Word for word, return each entry that follows, with every image removed.

##### Excerpted records #####

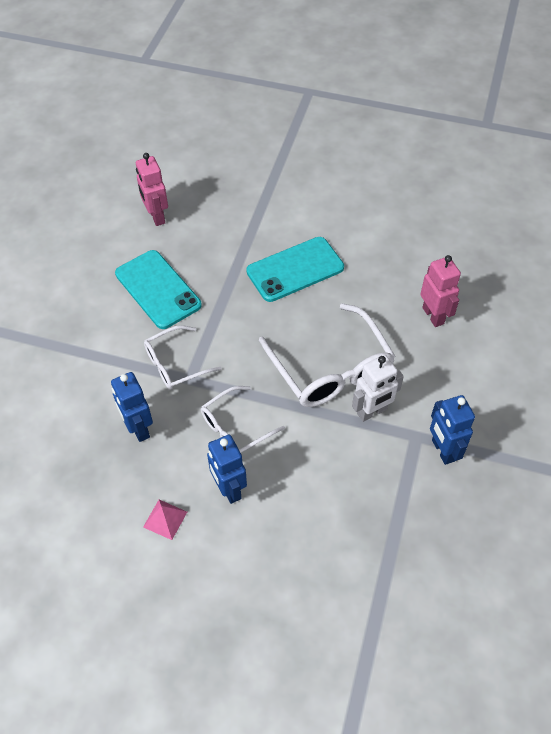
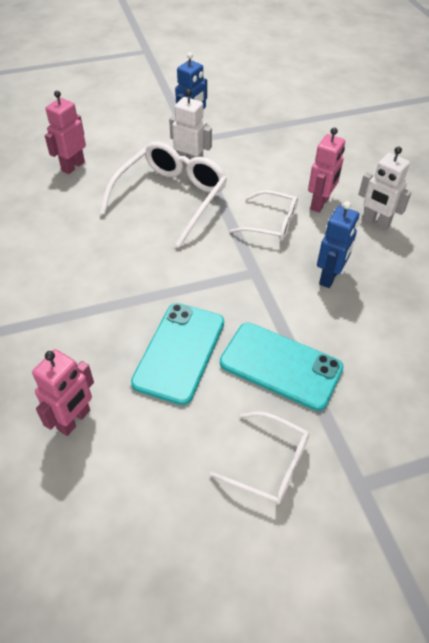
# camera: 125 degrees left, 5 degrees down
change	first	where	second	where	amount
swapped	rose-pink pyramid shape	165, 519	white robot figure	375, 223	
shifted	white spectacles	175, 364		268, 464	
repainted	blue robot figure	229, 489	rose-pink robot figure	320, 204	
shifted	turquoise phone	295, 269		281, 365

#####

> [Solution for this exercise]:
# camera: 125 degrees left, 5 degrees down
change	first	where	second	where	amount
swapped	rose-pink pyramid shape	165, 519	white robot figure	375, 223	
shifted	white spectacles	175, 364		268, 464	
repainted	blue robot figure	229, 489	rose-pink robot figure	320, 204	
shifted	turquoise phone	295, 269		281, 365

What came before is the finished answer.